[Exercise objective]: Give the lines again word for word, beginning with the one containing "RFID1 pin IRQ: TX -> D0" and ending with the last line of the material below.

[Records for the task]:
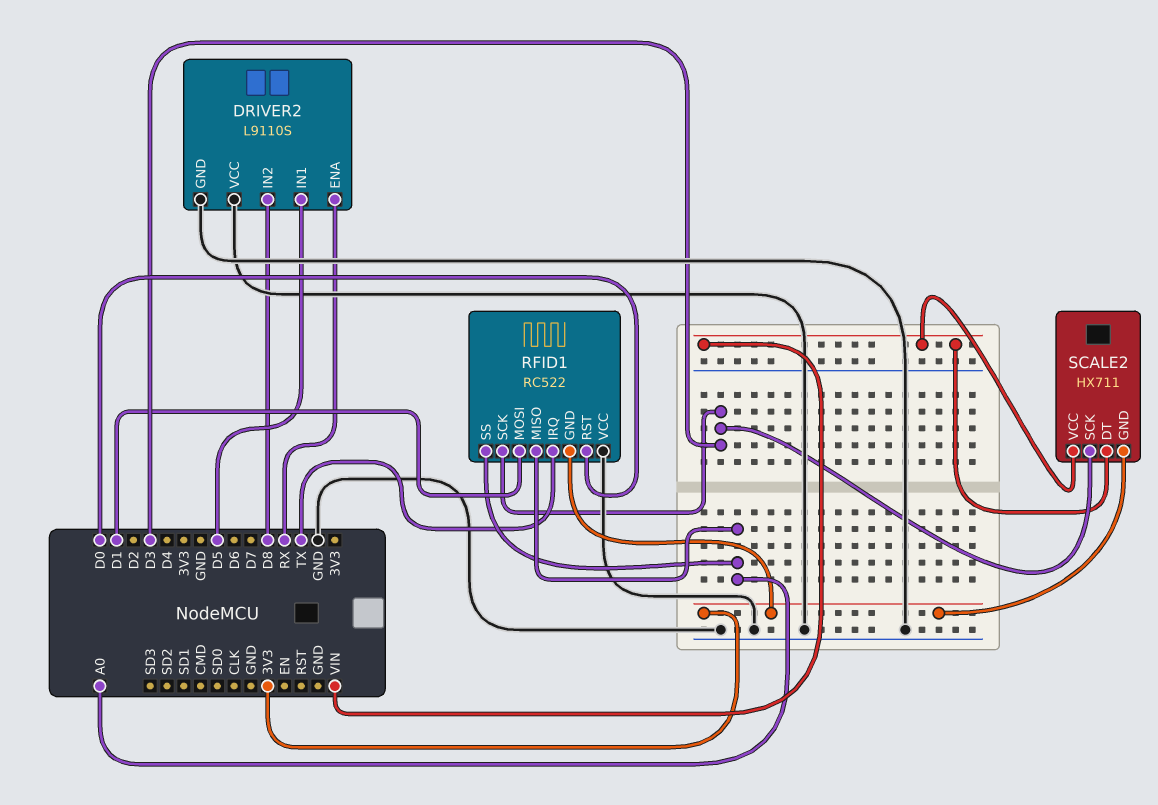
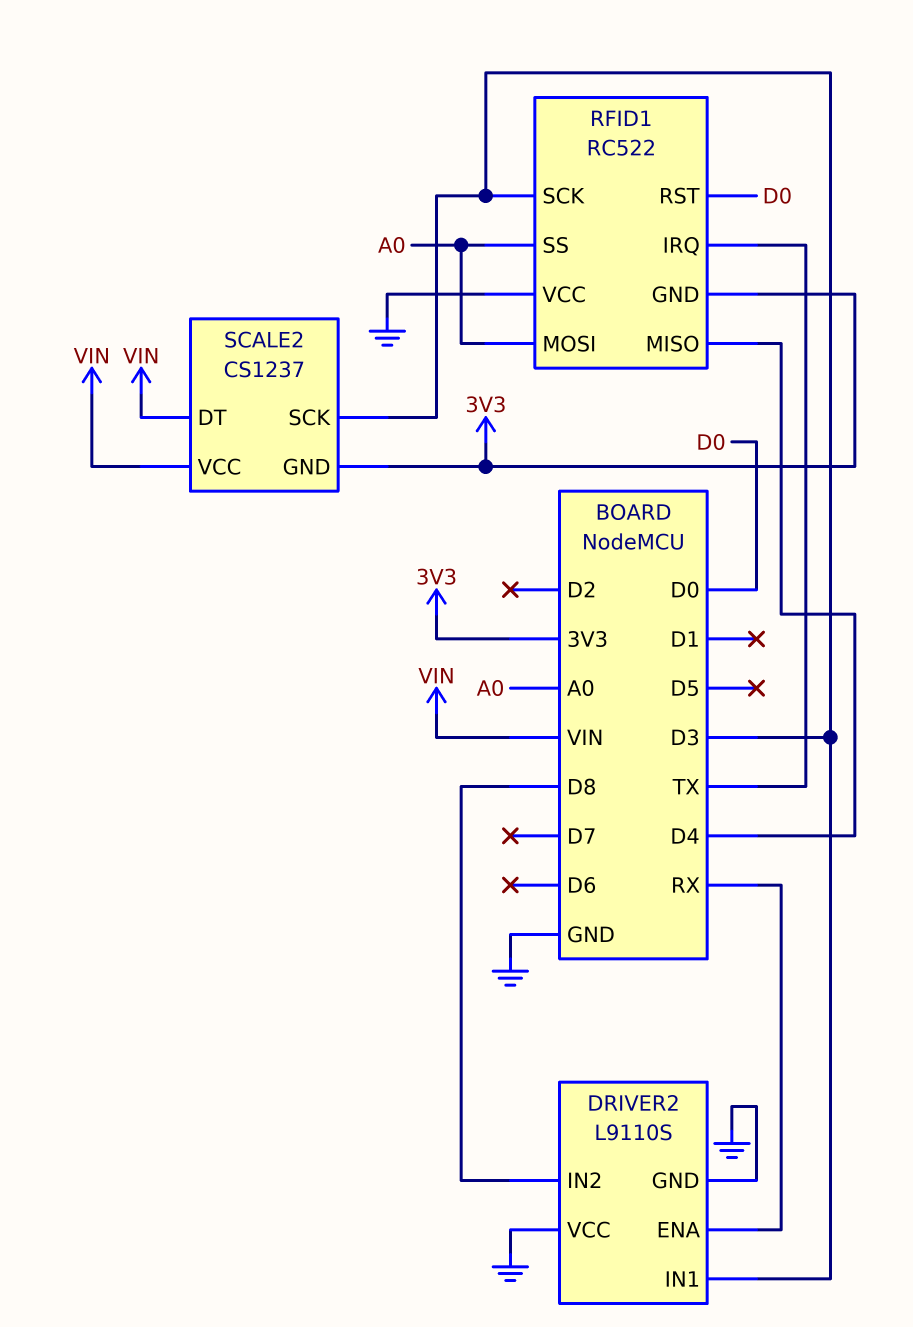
DRIVER2 pin IN1: D5 -> D3
RFID1 pin MISO: A0 -> D4
RFID1 pin MOSI: D1 -> A0
SCALE2: HX711 -> CS1237

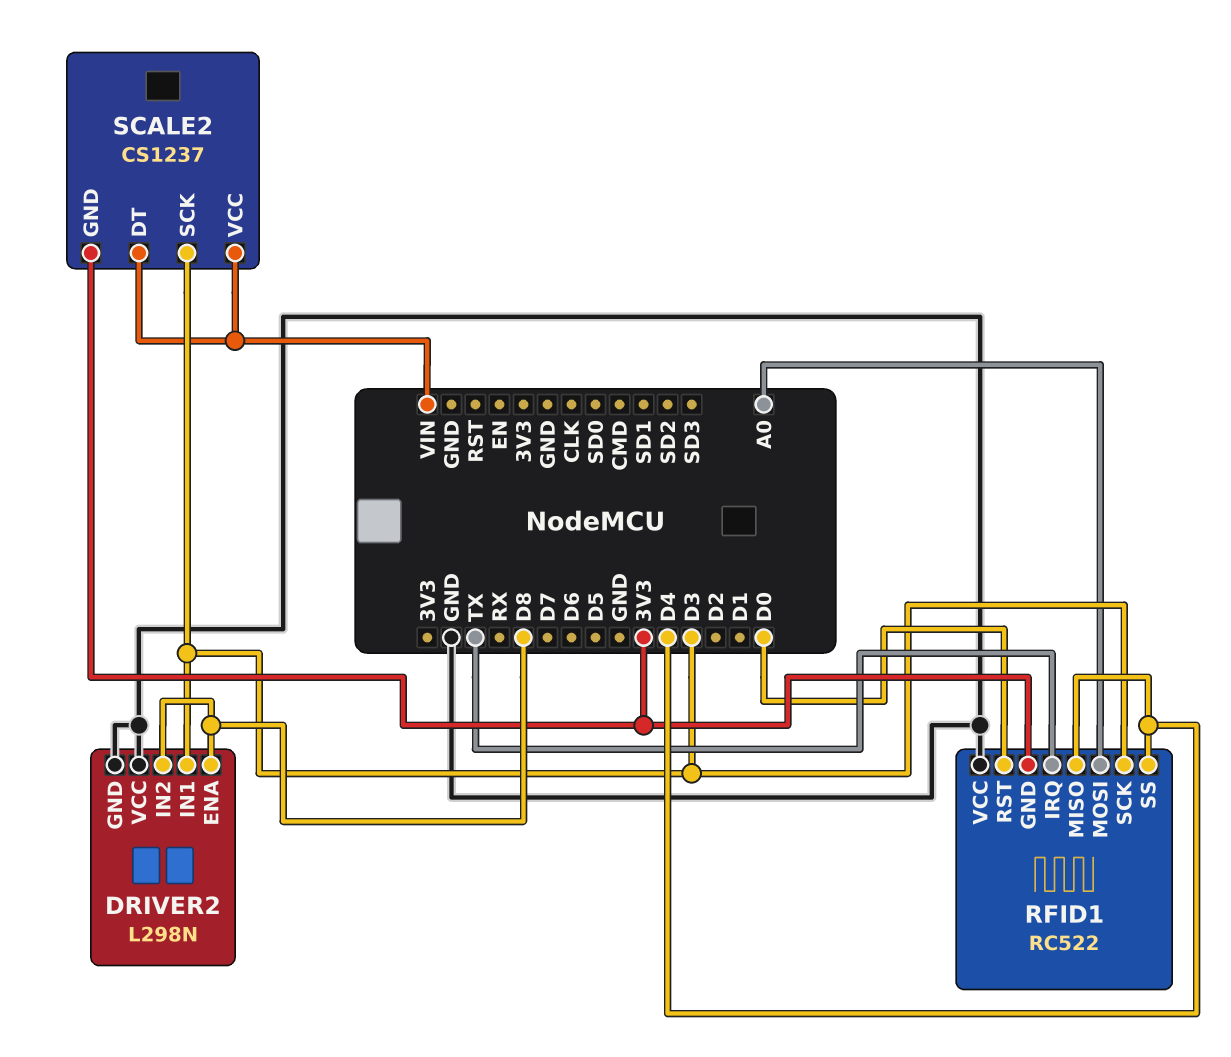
DRIVER2: L9110S -> L298N
DRIVER2 pin ENA: RX -> D8
RFID1 pin SS: A0 -> D4

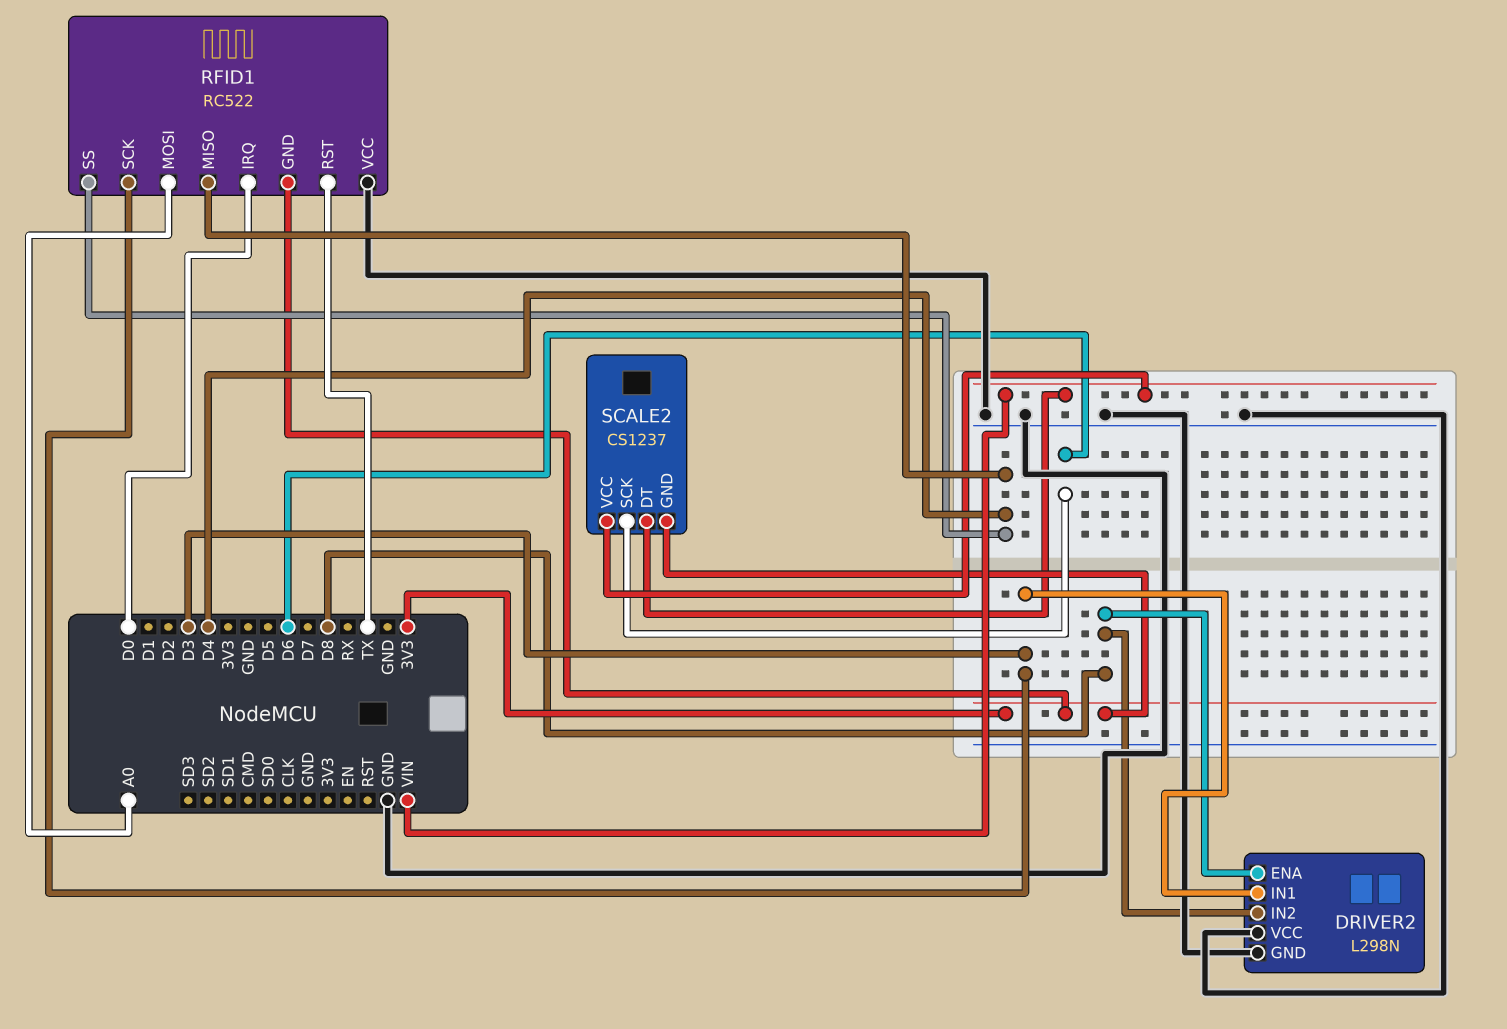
RFID1 pin IRQ: TX -> D0
RFID1 pin RST: D0 -> TX
SCALE2 pin SCK: D3 -> D6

[Task solution]:
RFID1 pin IRQ: TX -> D0
RFID1 pin RST: D0 -> TX
SCALE2 pin SCK: D3 -> D6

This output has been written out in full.